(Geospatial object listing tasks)

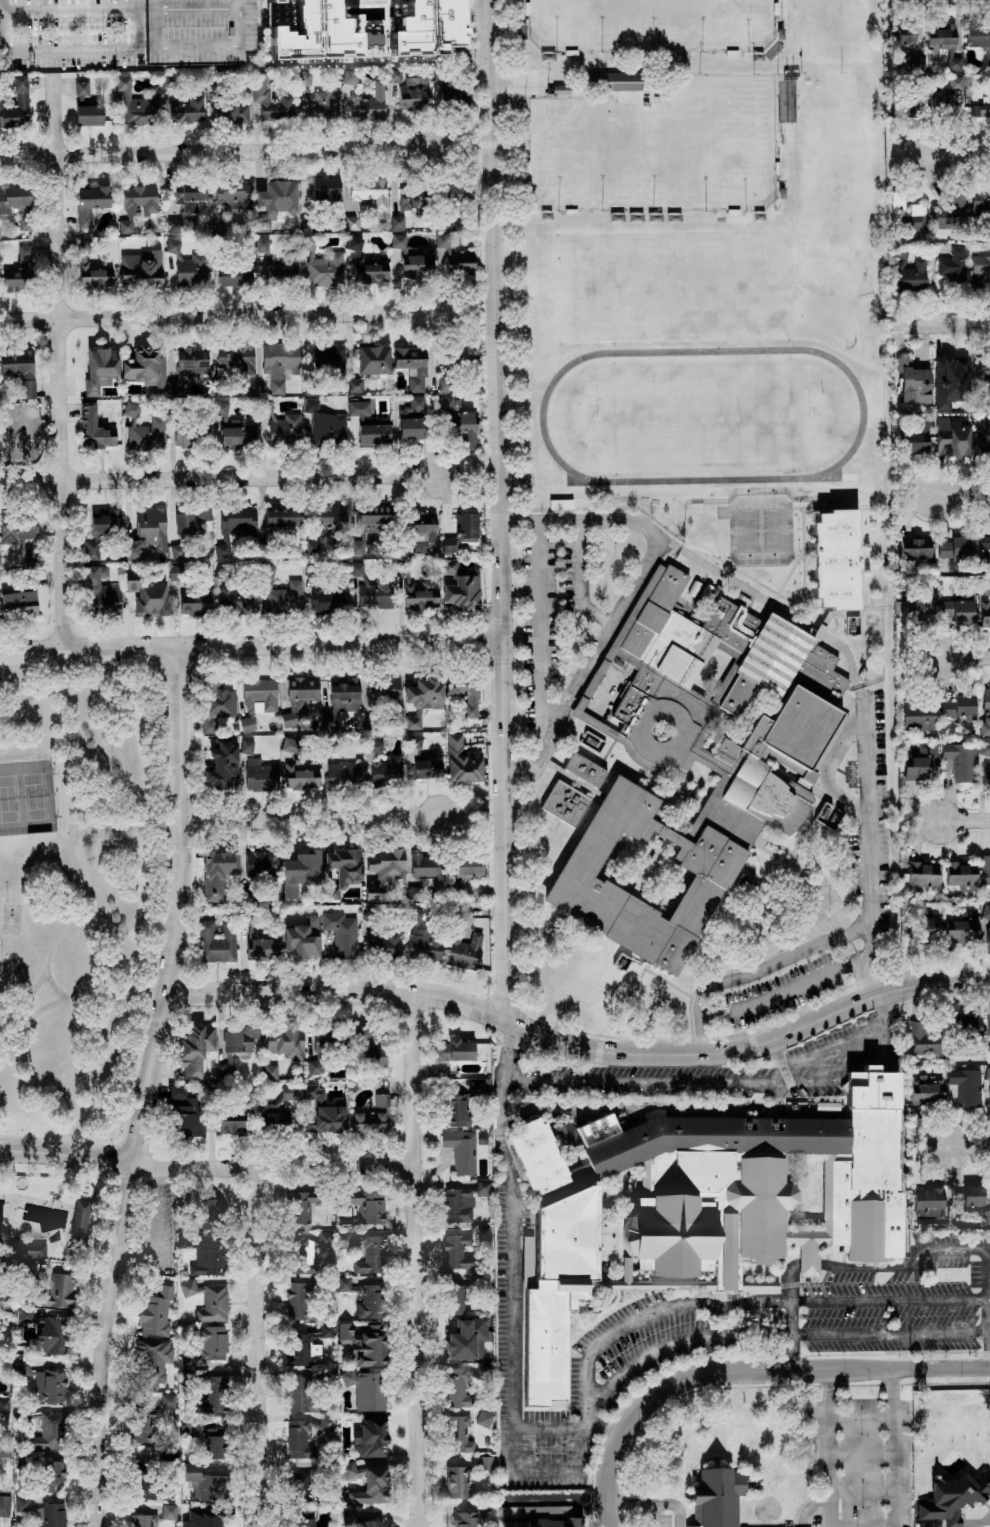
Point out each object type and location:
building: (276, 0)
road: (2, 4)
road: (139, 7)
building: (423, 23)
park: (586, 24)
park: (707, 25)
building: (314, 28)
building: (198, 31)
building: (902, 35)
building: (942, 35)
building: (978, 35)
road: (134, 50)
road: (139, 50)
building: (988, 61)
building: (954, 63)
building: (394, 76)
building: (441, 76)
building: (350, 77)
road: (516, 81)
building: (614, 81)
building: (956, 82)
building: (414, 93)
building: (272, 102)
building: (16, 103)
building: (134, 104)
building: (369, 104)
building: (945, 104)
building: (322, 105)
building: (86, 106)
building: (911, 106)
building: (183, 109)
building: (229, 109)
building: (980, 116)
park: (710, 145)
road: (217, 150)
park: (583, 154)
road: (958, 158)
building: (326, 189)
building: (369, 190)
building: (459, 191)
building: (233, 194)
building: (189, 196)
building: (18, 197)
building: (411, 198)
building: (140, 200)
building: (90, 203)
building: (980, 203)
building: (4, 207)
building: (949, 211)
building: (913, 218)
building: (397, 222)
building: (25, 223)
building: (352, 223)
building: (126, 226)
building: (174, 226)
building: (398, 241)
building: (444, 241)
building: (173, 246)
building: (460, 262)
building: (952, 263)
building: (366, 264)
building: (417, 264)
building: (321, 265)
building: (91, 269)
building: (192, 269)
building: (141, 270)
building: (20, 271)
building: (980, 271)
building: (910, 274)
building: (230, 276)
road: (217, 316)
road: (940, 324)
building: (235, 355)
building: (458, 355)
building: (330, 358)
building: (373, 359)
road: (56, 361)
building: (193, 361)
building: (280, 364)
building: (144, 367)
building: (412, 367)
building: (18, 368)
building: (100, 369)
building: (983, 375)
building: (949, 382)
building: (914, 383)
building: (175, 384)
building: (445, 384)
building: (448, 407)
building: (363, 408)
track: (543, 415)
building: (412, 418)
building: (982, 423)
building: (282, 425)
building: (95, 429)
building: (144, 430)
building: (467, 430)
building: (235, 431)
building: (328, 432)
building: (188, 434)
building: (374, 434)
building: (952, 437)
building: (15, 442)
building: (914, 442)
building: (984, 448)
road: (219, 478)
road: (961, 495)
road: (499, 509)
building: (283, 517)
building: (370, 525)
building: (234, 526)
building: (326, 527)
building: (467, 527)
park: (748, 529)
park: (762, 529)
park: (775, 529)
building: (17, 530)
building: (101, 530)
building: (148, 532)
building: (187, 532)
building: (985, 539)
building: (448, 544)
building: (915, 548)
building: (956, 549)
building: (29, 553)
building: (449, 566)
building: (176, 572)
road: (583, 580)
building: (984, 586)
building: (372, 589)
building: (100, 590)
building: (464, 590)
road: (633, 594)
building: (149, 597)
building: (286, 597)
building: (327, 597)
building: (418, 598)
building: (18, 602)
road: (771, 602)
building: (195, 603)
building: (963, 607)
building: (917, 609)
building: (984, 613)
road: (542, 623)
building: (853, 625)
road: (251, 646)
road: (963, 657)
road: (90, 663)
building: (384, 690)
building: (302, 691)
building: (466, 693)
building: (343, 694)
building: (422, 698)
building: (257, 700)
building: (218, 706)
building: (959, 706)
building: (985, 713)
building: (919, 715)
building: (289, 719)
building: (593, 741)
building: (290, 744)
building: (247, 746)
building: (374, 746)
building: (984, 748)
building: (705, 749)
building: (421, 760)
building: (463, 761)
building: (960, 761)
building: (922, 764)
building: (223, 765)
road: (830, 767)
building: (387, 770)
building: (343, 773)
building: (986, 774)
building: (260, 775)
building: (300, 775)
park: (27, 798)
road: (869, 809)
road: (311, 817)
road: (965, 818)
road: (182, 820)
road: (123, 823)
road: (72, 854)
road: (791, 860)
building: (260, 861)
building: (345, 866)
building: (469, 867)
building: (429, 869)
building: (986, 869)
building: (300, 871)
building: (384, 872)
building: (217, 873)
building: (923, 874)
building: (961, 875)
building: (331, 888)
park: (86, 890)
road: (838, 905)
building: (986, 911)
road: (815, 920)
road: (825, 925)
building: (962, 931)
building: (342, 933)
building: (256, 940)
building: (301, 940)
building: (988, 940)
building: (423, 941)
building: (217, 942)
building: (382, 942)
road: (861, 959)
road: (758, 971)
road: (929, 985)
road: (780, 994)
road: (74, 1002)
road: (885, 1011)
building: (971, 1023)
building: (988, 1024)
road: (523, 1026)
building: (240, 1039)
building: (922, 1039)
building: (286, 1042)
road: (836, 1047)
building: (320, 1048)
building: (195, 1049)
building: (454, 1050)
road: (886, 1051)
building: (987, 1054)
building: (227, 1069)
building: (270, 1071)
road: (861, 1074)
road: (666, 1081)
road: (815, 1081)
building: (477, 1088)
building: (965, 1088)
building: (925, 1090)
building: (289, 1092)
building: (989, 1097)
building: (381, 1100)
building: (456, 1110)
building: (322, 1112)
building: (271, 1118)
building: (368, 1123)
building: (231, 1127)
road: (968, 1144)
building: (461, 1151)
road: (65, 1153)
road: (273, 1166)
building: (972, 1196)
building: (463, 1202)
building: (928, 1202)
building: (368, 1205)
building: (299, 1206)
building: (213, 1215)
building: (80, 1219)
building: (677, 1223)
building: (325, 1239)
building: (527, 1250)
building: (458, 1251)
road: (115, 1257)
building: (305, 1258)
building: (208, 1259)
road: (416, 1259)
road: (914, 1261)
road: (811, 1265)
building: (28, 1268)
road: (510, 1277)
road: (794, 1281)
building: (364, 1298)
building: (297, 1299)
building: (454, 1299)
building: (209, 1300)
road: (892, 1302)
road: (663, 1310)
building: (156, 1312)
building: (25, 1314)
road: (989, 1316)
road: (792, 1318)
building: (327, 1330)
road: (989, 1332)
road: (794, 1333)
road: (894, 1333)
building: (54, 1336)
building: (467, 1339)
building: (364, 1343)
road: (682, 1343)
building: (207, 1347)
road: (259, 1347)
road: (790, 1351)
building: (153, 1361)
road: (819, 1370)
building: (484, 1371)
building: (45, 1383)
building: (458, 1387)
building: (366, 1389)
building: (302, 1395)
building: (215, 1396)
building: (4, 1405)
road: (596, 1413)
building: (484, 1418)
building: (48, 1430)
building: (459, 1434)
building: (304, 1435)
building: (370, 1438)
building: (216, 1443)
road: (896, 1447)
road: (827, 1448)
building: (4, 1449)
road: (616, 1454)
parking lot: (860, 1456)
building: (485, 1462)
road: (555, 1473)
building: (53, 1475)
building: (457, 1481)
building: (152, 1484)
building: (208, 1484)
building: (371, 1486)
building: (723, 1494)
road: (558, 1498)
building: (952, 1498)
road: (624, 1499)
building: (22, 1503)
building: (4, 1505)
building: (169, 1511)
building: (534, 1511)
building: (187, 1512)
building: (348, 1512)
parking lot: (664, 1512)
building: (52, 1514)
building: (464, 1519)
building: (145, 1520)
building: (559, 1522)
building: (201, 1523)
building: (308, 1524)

● TO DO: Repeat the records verbatim, excluding pictures.

● COMPLETED TASK:
Point out each object type and location:
building: (276, 0)
road: (2, 4)
road: (139, 7)
building: (423, 23)
park: (586, 24)
park: (707, 25)
building: (314, 28)
building: (198, 31)
building: (902, 35)
building: (942, 35)
building: (978, 35)
road: (134, 50)
road: (139, 50)
building: (988, 61)
building: (954, 63)
building: (394, 76)
building: (441, 76)
building: (350, 77)
road: (516, 81)
building: (614, 81)
building: (956, 82)
building: (414, 93)
building: (272, 102)
building: (16, 103)
building: (134, 104)
building: (369, 104)
building: (945, 104)
building: (322, 105)
building: (86, 106)
building: (911, 106)
building: (183, 109)
building: (229, 109)
building: (980, 116)
park: (710, 145)
road: (217, 150)
park: (583, 154)
road: (958, 158)
building: (326, 189)
building: (369, 190)
building: (459, 191)
building: (233, 194)
building: (189, 196)
building: (18, 197)
building: (411, 198)
building: (140, 200)
building: (90, 203)
building: (980, 203)
building: (4, 207)
building: (949, 211)
building: (913, 218)
building: (397, 222)
building: (25, 223)
building: (352, 223)
building: (126, 226)
building: (174, 226)
building: (398, 241)
building: (444, 241)
building: (173, 246)
building: (460, 262)
building: (952, 263)
building: (366, 264)
building: (417, 264)
building: (321, 265)
building: (91, 269)
building: (192, 269)
building: (141, 270)
building: (20, 271)
building: (980, 271)
building: (910, 274)
building: (230, 276)
road: (217, 316)
road: (940, 324)
building: (235, 355)
building: (458, 355)
building: (330, 358)
building: (373, 359)
road: (56, 361)
building: (193, 361)
building: (280, 364)
building: (144, 367)
building: (412, 367)
building: (18, 368)
building: (100, 369)
building: (983, 375)
building: (949, 382)
building: (914, 383)
building: (175, 384)
building: (445, 384)
building: (448, 407)
building: (363, 408)
track: (543, 415)
building: (412, 418)
building: (982, 423)
building: (282, 425)
building: (95, 429)
building: (144, 430)
building: (467, 430)
building: (235, 431)
building: (328, 432)
building: (188, 434)
building: (374, 434)
building: (952, 437)
building: (15, 442)
building: (914, 442)
building: (984, 448)
road: (219, 478)
road: (961, 495)
road: (499, 509)
building: (283, 517)
building: (370, 525)
building: (234, 526)
building: (326, 527)
building: (467, 527)
park: (748, 529)
park: (762, 529)
park: (775, 529)
building: (17, 530)
building: (101, 530)
building: (148, 532)
building: (187, 532)
building: (985, 539)
building: (448, 544)
building: (915, 548)
building: (956, 549)
building: (29, 553)
building: (449, 566)
building: (176, 572)
road: (583, 580)
building: (984, 586)
building: (372, 589)
building: (100, 590)
building: (464, 590)
road: (633, 594)
building: (149, 597)
building: (286, 597)
building: (327, 597)
building: (418, 598)
building: (18, 602)
road: (771, 602)
building: (195, 603)
building: (963, 607)
building: (917, 609)
building: (984, 613)
road: (542, 623)
building: (853, 625)
road: (251, 646)
road: (963, 657)
road: (90, 663)
building: (384, 690)
building: (302, 691)
building: (466, 693)
building: (343, 694)
building: (422, 698)
building: (257, 700)
building: (218, 706)
building: (959, 706)
building: (985, 713)
building: (919, 715)
building: (289, 719)
building: (593, 741)
building: (290, 744)
building: (247, 746)
building: (374, 746)
building: (984, 748)
building: (705, 749)
building: (421, 760)
building: (463, 761)
building: (960, 761)
building: (922, 764)
building: (223, 765)
road: (830, 767)
building: (387, 770)
building: (343, 773)
building: (986, 774)
building: (260, 775)
building: (300, 775)
park: (27, 798)
road: (869, 809)
road: (311, 817)
road: (965, 818)
road: (182, 820)
road: (123, 823)
road: (72, 854)
road: (791, 860)
building: (260, 861)
building: (345, 866)
building: (469, 867)
building: (429, 869)
building: (986, 869)
building: (300, 871)
building: (384, 872)
building: (217, 873)
building: (923, 874)
building: (961, 875)
building: (331, 888)
park: (86, 890)
road: (838, 905)
building: (986, 911)
road: (815, 920)
road: (825, 925)
building: (962, 931)
building: (342, 933)
building: (256, 940)
building: (301, 940)
building: (988, 940)
building: (423, 941)
building: (217, 942)
building: (382, 942)
road: (861, 959)
road: (758, 971)
road: (929, 985)
road: (780, 994)
road: (74, 1002)
road: (885, 1011)
building: (971, 1023)
building: (988, 1024)
road: (523, 1026)
building: (240, 1039)
building: (922, 1039)
building: (286, 1042)
road: (836, 1047)
building: (320, 1048)
building: (195, 1049)
building: (454, 1050)
road: (886, 1051)
building: (987, 1054)
building: (227, 1069)
building: (270, 1071)
road: (861, 1074)
road: (666, 1081)
road: (815, 1081)
building: (477, 1088)
building: (965, 1088)
building: (925, 1090)
building: (289, 1092)
building: (989, 1097)
building: (381, 1100)
building: (456, 1110)
building: (322, 1112)
building: (271, 1118)
building: (368, 1123)
building: (231, 1127)
road: (968, 1144)
building: (461, 1151)
road: (65, 1153)
road: (273, 1166)
building: (972, 1196)
building: (463, 1202)
building: (928, 1202)
building: (368, 1205)
building: (299, 1206)
building: (213, 1215)
building: (80, 1219)
building: (677, 1223)
building: (325, 1239)
building: (527, 1250)
building: (458, 1251)
road: (115, 1257)
building: (305, 1258)
building: (208, 1259)
road: (416, 1259)
road: (914, 1261)
road: (811, 1265)
building: (28, 1268)
road: (510, 1277)
road: (794, 1281)
building: (364, 1298)
building: (297, 1299)
building: (454, 1299)
building: (209, 1300)
road: (892, 1302)
road: (663, 1310)
building: (156, 1312)
building: (25, 1314)
road: (989, 1316)
road: (792, 1318)
building: (327, 1330)
road: (989, 1332)
road: (794, 1333)
road: (894, 1333)
building: (54, 1336)
building: (467, 1339)
building: (364, 1343)
road: (682, 1343)
building: (207, 1347)
road: (259, 1347)
road: (790, 1351)
building: (153, 1361)
road: (819, 1370)
building: (484, 1371)
building: (45, 1383)
building: (458, 1387)
building: (366, 1389)
building: (302, 1395)
building: (215, 1396)
building: (4, 1405)
road: (596, 1413)
building: (484, 1418)
building: (48, 1430)
building: (459, 1434)
building: (304, 1435)
building: (370, 1438)
building: (216, 1443)
road: (896, 1447)
road: (827, 1448)
building: (4, 1449)
road: (616, 1454)
parking lot: (860, 1456)
building: (485, 1462)
road: (555, 1473)
building: (53, 1475)
building: (457, 1481)
building: (152, 1484)
building: (208, 1484)
building: (371, 1486)
building: (723, 1494)
road: (558, 1498)
building: (952, 1498)
road: (624, 1499)
building: (22, 1503)
building: (4, 1505)
building: (169, 1511)
building: (534, 1511)
building: (187, 1512)
building: (348, 1512)
parking lot: (664, 1512)
building: (52, 1514)
building: (464, 1519)
building: (145, 1520)
building: (559, 1522)
building: (201, 1523)
building: (308, 1524)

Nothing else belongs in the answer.